* _PROVIDED RECORDS_:
╭──

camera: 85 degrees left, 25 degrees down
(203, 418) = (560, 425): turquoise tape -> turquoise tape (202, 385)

╰──
╭──

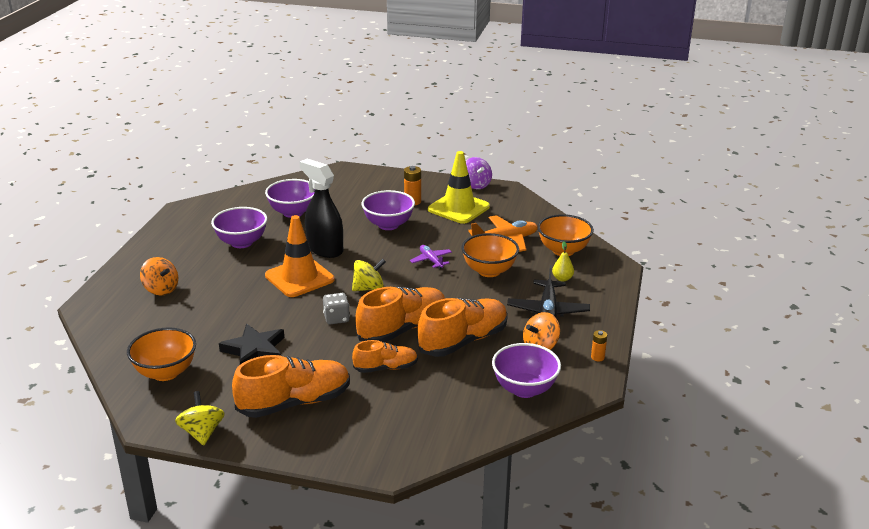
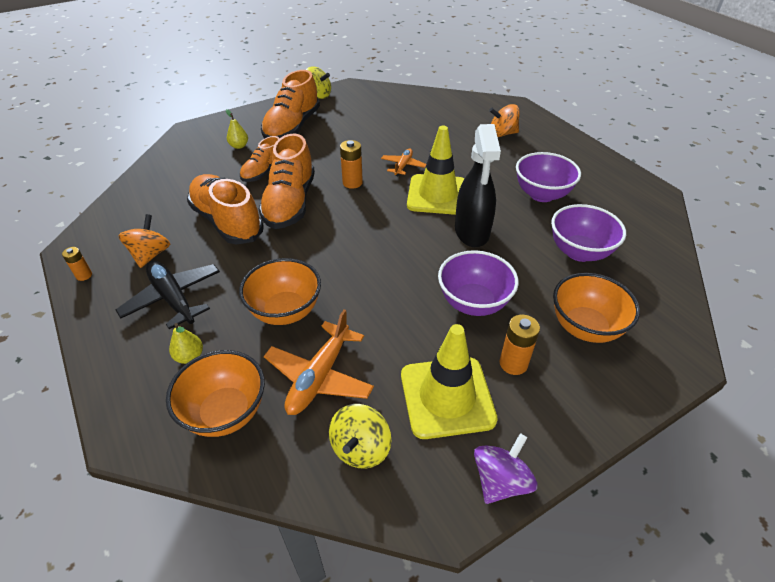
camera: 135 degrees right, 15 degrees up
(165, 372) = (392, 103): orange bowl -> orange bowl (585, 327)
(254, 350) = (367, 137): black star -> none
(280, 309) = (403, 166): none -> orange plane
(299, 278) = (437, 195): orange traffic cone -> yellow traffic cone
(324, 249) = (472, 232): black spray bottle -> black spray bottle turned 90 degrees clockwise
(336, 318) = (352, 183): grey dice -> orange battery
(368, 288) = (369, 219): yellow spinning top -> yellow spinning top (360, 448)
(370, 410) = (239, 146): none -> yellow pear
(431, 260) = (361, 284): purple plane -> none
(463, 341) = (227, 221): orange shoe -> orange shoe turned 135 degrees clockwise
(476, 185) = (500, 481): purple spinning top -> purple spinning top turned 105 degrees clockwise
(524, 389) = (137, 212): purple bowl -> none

╰──
╭──

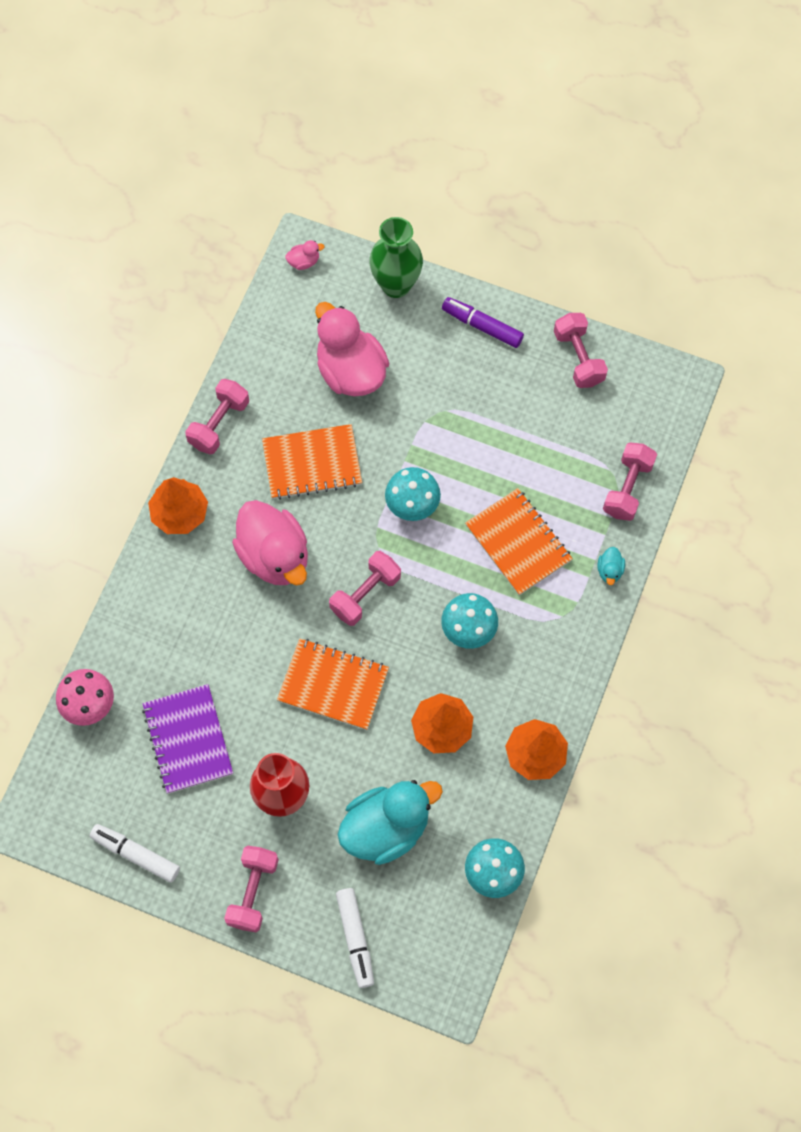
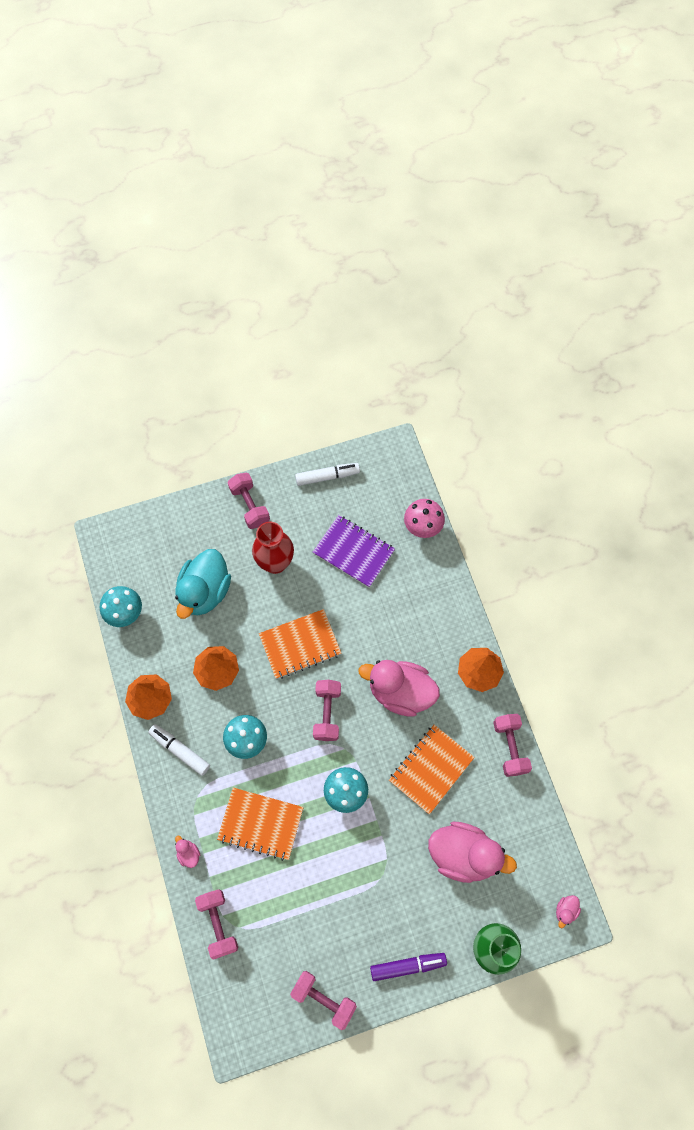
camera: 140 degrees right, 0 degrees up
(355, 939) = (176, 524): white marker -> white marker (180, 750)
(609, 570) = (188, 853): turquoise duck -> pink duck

╰──

* _EXERCISE REQUIREMENTS_:
In the entries above, find the line holding "camera: 85 degrees left, 25 degrees down" and the line holding "(203, 418) = (560, 425): turquoise"; print both of them and every line between, exactly, and nothing else.

* _SOLUTION TO THIS EXERCISE_:
camera: 85 degrees left, 25 degrees down
(203, 418) = (560, 425): turquoise tape -> turquoise tape (202, 385)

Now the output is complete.